> **Work instructions**: Return the stretch from the line with "none -> brown 1x1 brick [333,232,394,299]" through the line with "none -> black 1x2 brick [615,286,717,385]" in the data below, character for character, skipping all pictures.

"""

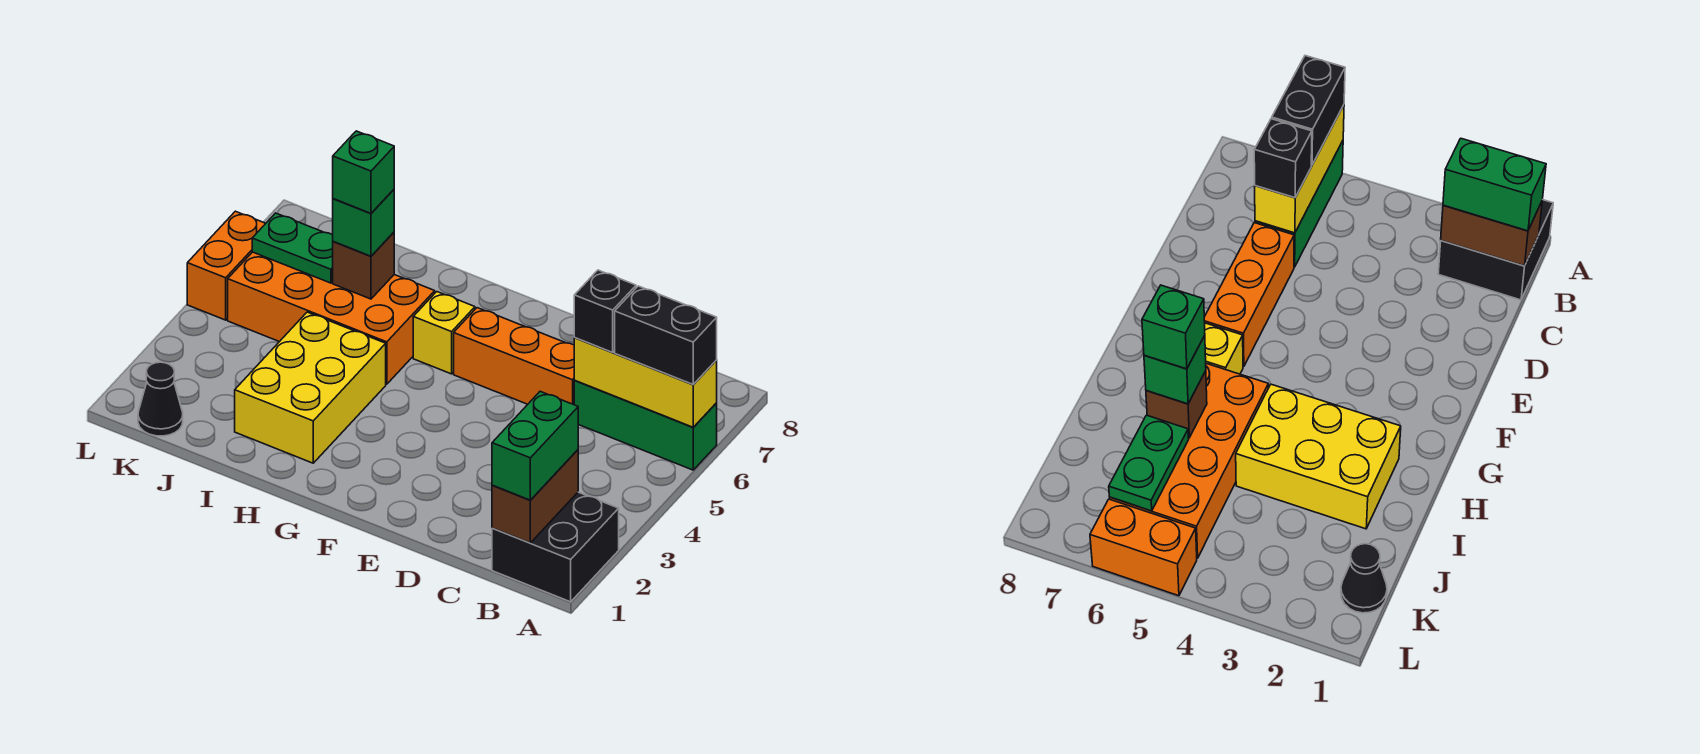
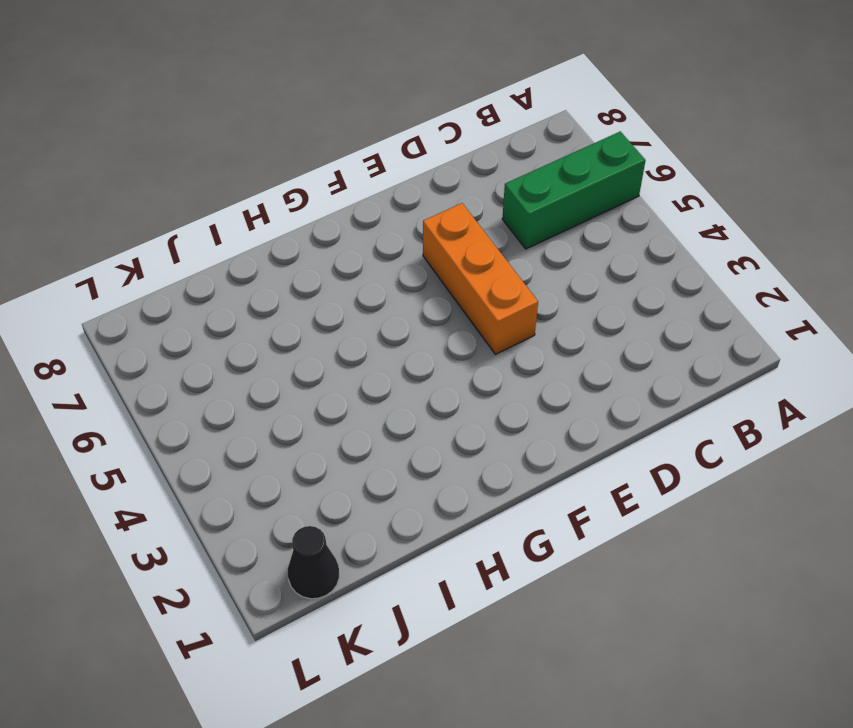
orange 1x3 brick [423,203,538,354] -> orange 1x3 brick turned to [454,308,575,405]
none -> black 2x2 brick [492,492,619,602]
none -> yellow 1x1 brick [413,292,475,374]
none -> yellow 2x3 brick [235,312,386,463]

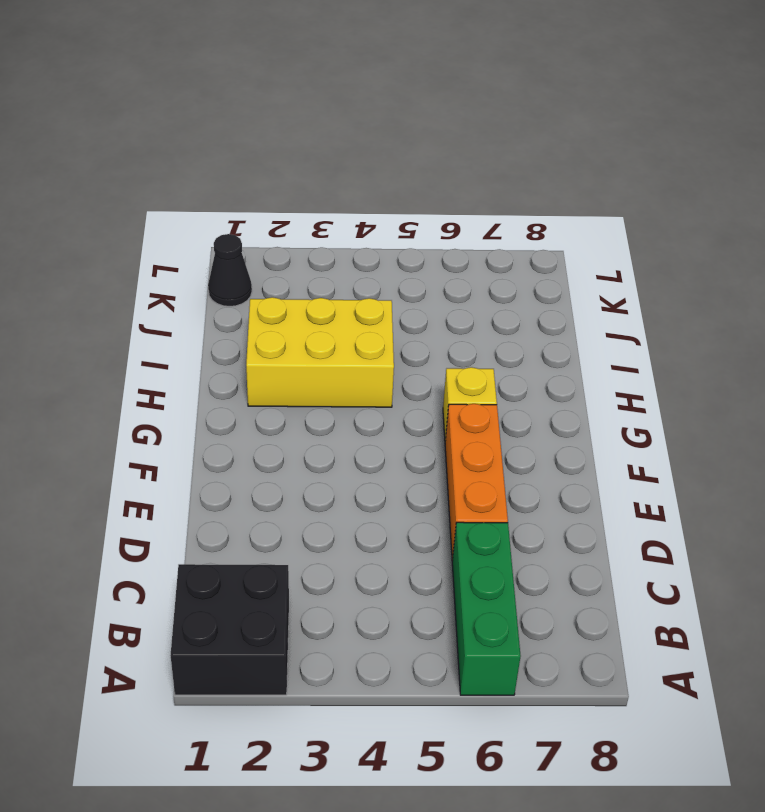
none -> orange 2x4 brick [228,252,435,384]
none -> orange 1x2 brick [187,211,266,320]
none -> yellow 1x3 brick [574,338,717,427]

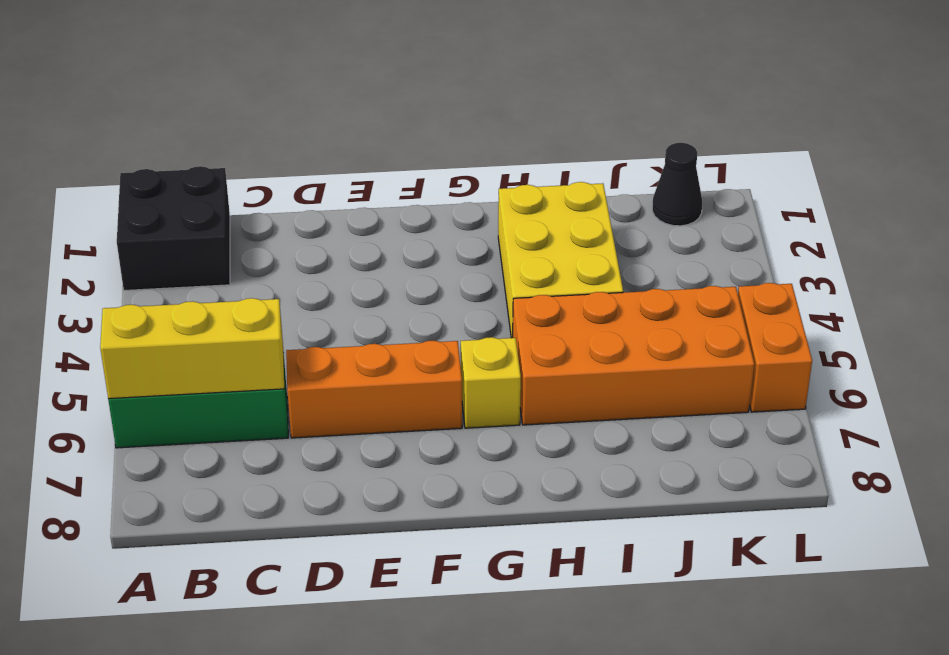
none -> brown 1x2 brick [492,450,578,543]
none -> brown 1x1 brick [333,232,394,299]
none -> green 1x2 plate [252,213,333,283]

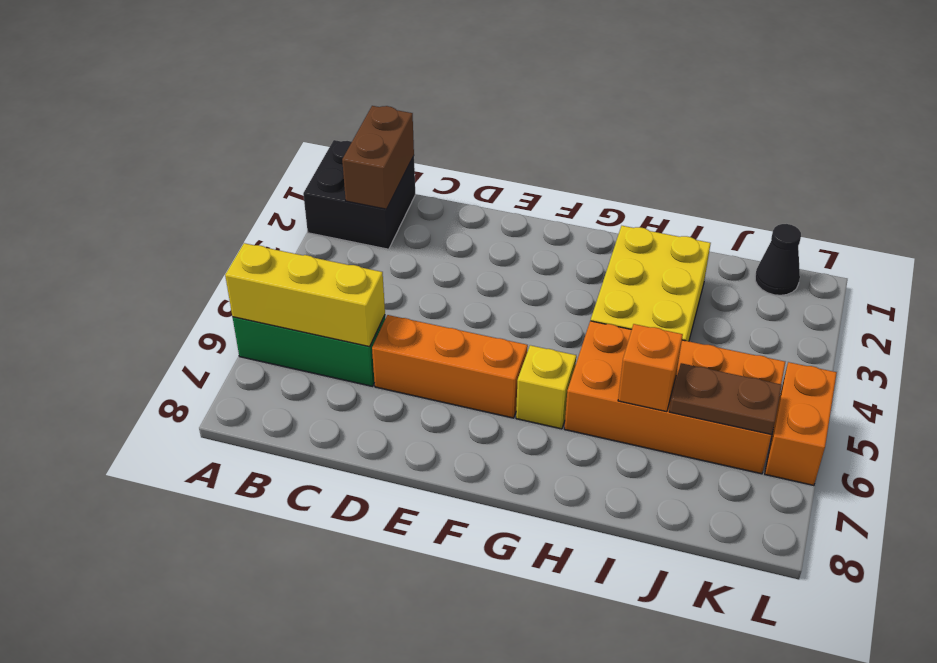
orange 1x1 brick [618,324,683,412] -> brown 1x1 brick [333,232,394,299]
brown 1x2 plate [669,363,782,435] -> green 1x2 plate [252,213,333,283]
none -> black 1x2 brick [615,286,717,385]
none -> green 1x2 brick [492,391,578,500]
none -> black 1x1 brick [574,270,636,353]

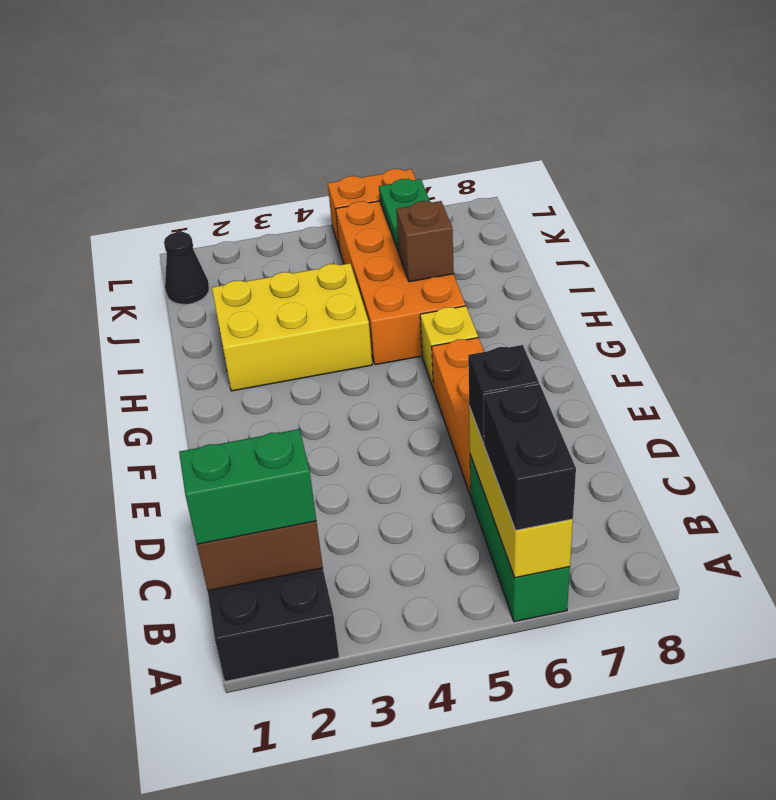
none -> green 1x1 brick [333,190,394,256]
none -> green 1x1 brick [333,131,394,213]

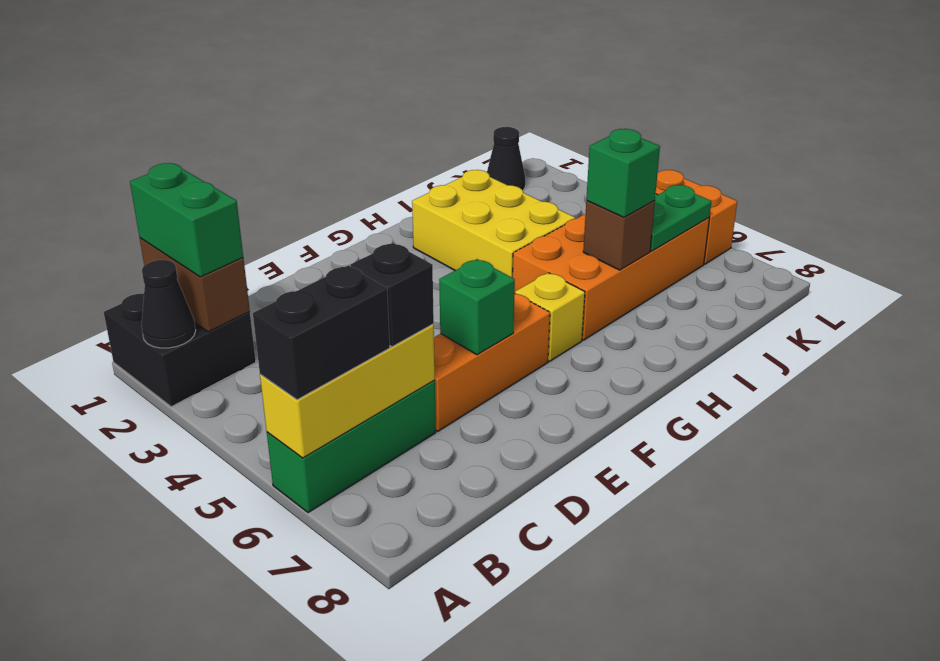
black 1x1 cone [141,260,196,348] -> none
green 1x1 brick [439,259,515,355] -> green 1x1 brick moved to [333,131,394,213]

"""

> **Written answer**:
none -> brown 1x1 brick [333,232,394,299]
none -> green 1x2 plate [252,213,333,283]

orange 1x1 brick [618,324,683,412] -> brown 1x1 brick [333,232,394,299]
brown 1x2 plate [669,363,782,435] -> green 1x2 plate [252,213,333,283]
none -> black 1x2 brick [615,286,717,385]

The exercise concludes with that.